(Object tracking records)
#####

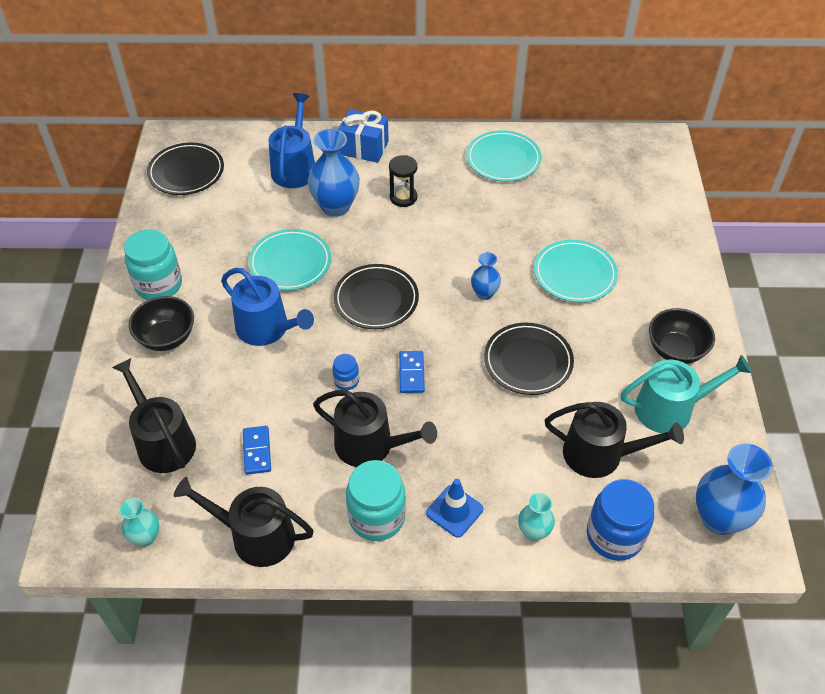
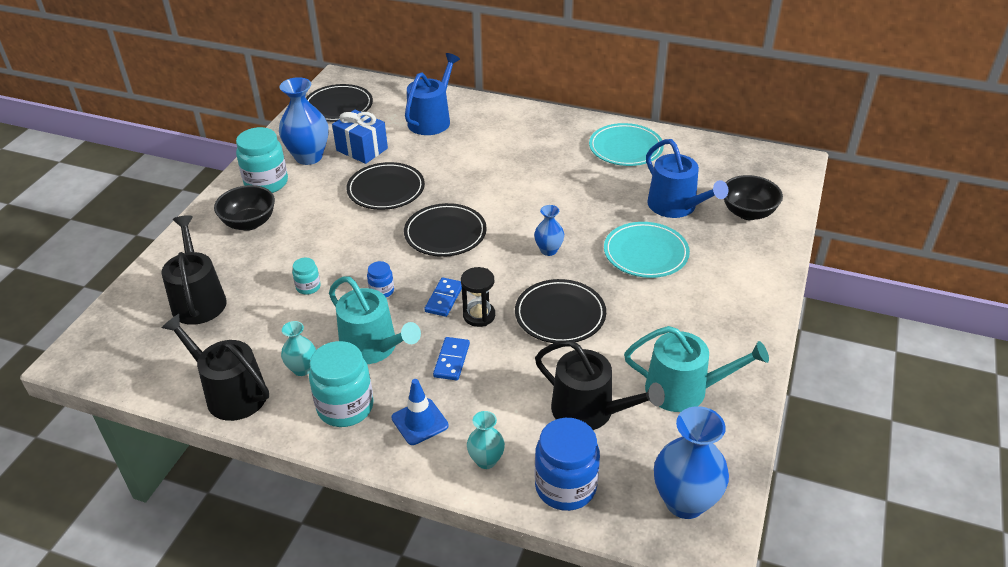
camera: 20 degrees right, 10 degrees down
(145, 537) = (140, 369): turquoise vase -> turquoise vase (302, 369)
(257, 451) = (272, 327): blue domino -> blue domino (452, 360)
(267, 329) = (336, 235): blue watering can -> blue watering can (676, 206)
(270, 396) = (308, 287): none -> turquoise jar
(290, 263) = (386, 189): turquoise plate -> black plate
(335, 206) = (450, 155): blue vase -> blue vase (309, 157)
(364, 148) = (501, 116): blue gift -> blue gift (362, 149)
(370, 445) = (373, 347): black watering can -> turquoise watering can
(403, 197) = (515, 160): black hourglass -> black hourglass (479, 315)
(675, 350) = (716, 340): black bowl -> black bowl (748, 213)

#####

### What you have to do
Could you transcribe the entries above word for word, from the line with "(257, 451) = (272, 327): blue" down to the line with "(290, 263) = (386, 189): turquoise", keeping both?

### Reply
(257, 451) = (272, 327): blue domino -> blue domino (452, 360)
(267, 329) = (336, 235): blue watering can -> blue watering can (676, 206)
(270, 396) = (308, 287): none -> turquoise jar
(290, 263) = (386, 189): turquoise plate -> black plate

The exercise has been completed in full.